• _ACTIVITY_
Every line below that holds the word "none" must be listed.
━━━━━━━━━━
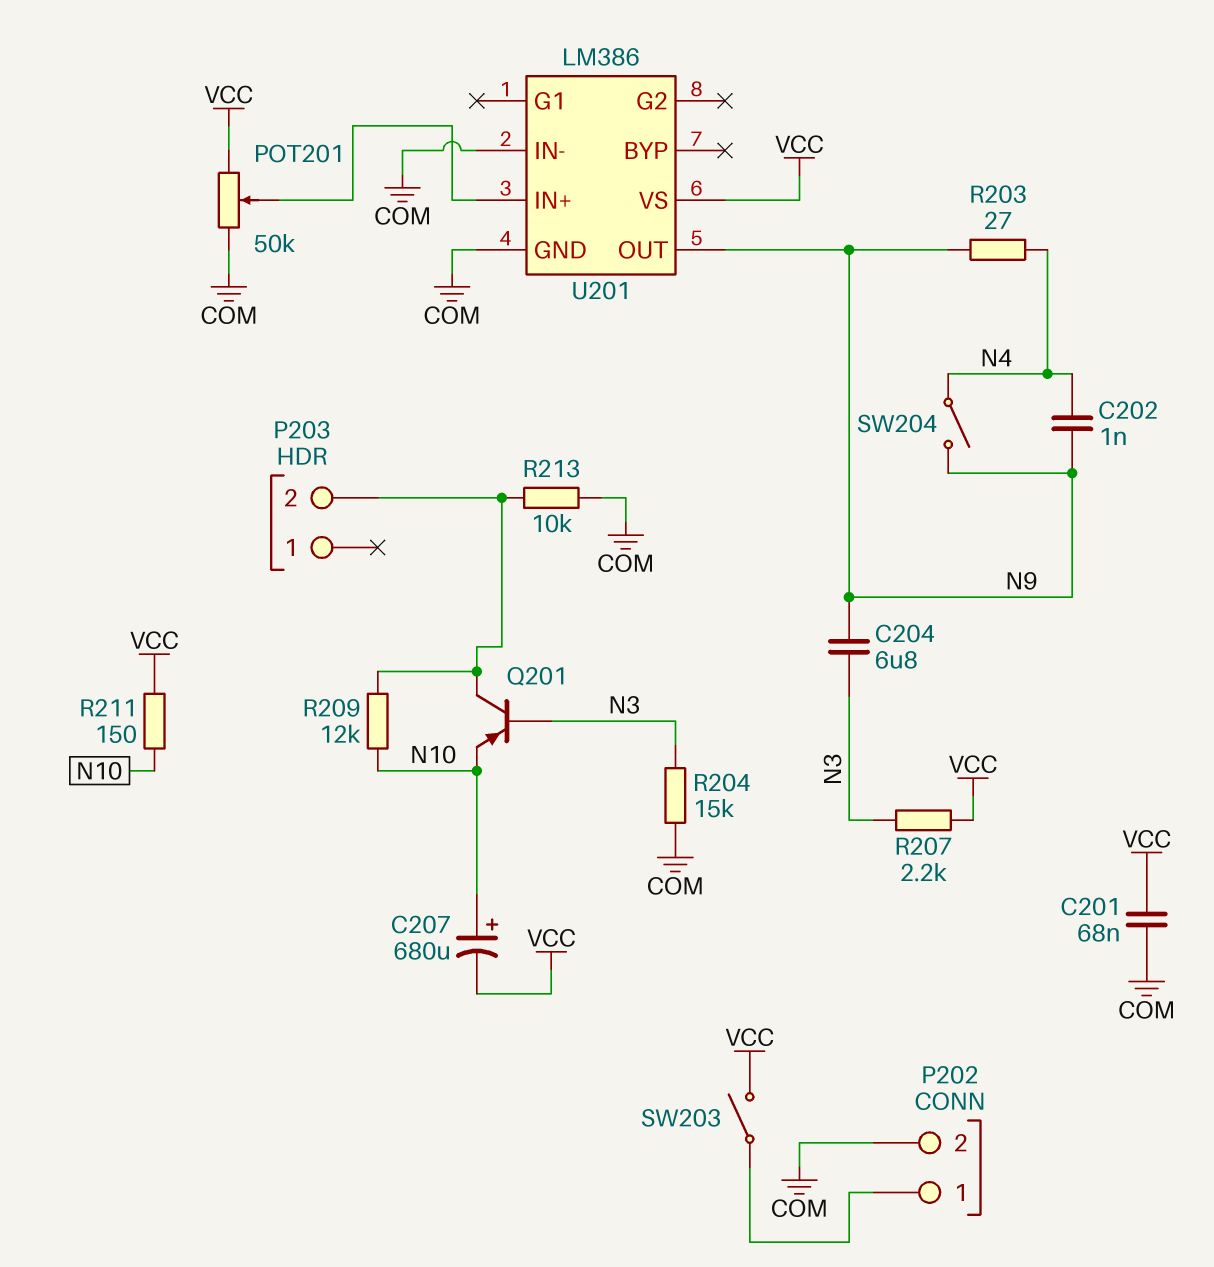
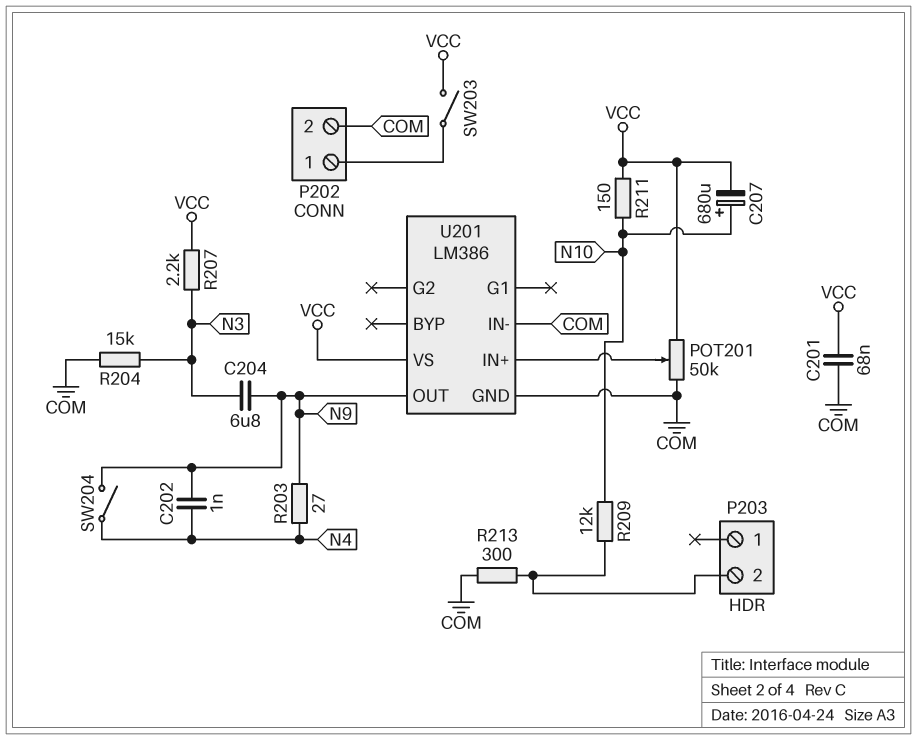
Q201: PNP (B N3, C P203/2, E N10) -> none
R213: 10k (COM, P203/2) -> 300 (COM, P203/2)

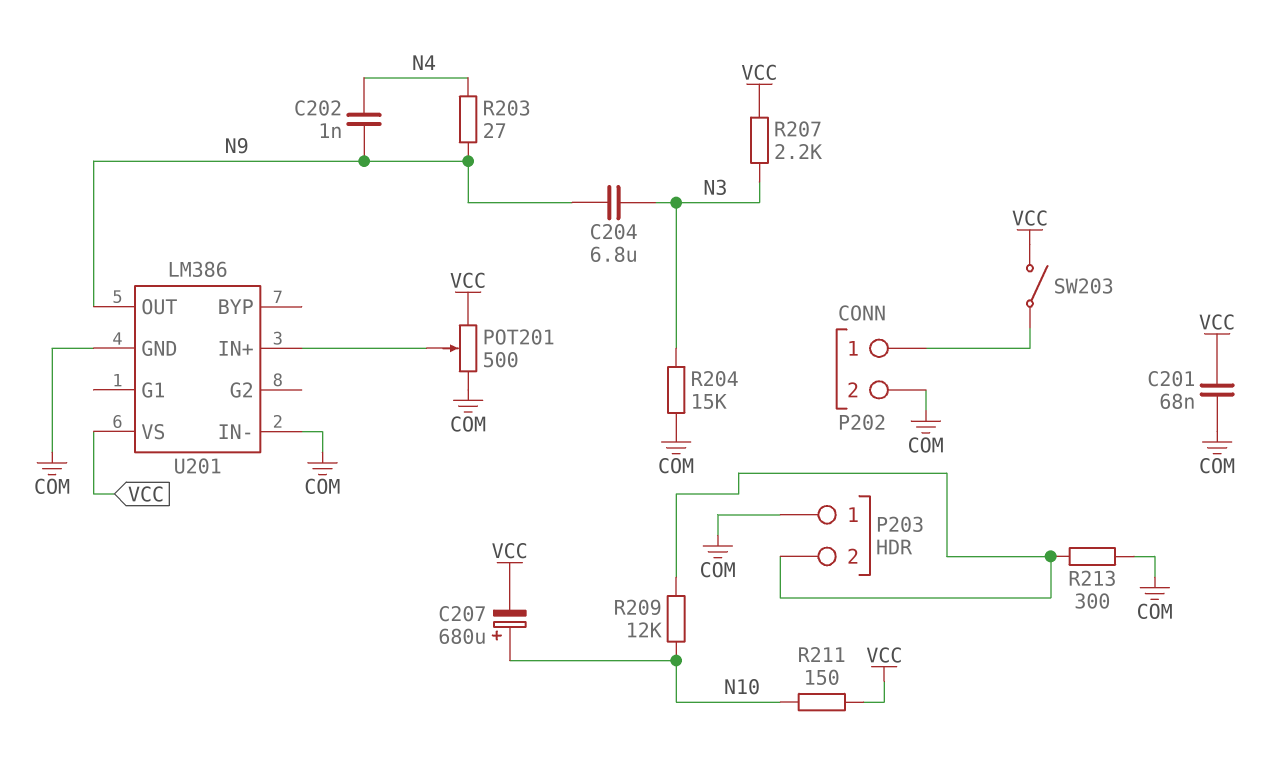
P203 pin 1: none -> COM
POT201: 50k (COM, VCC, wiper U201/IN+) -> 500 (COM, VCC, wiper U201/IN+)
SW204: switch (N4, N9) -> none

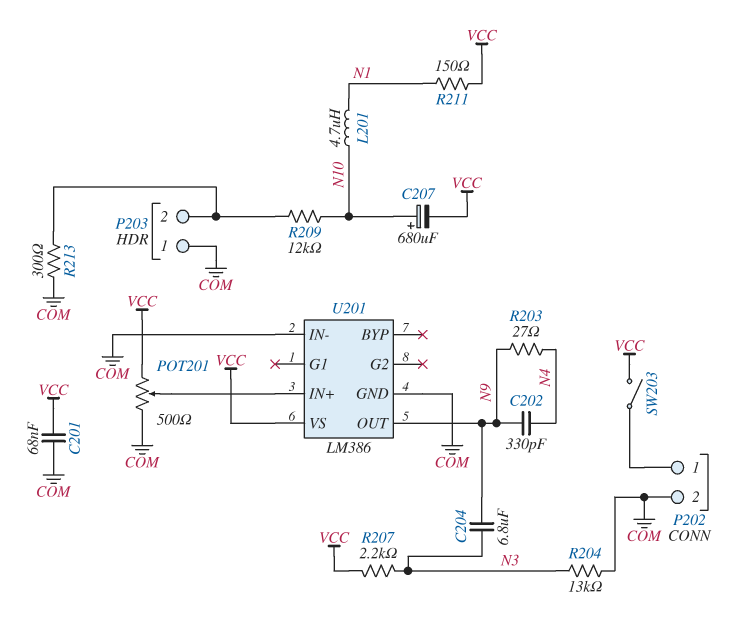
C202: 1nF (N4, N9) -> 330pF (N4, N9)
L201: none -> 4.7uH (N1, N10)
R204: 15k (COM, N3) -> 13k (COM, N3)
R211: 150 (N10, VCC) -> 150 (N1, VCC)

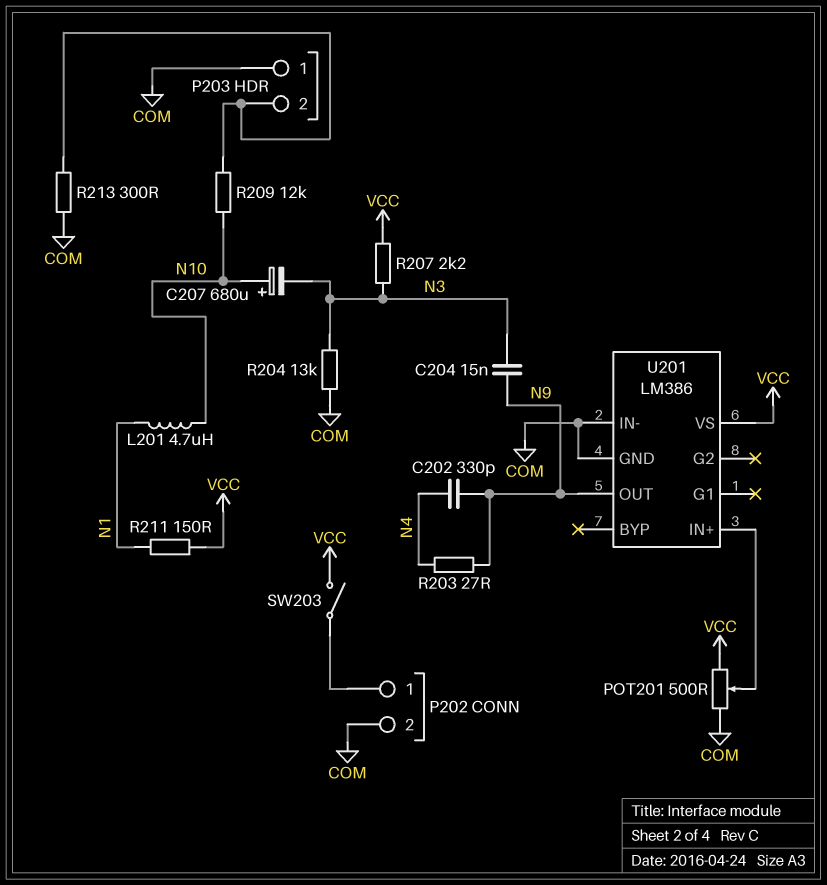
C201: 68nF (COM, VCC) -> none
C204: 6.8uF (N3, N9) -> 15nF (N3, N9)
C207: 680uF (plus N10, minus VCC) -> 680uF (plus N10, minus N3)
━━━━━━━━━━
• _TASK OUTPUT_
Q201: PNP (B N3, C P203/2, E N10) -> none
P203 pin 1: none -> COM
SW204: switch (N4, N9) -> none
L201: none -> 4.7uH (N1, N10)
C201: 68nF (COM, VCC) -> none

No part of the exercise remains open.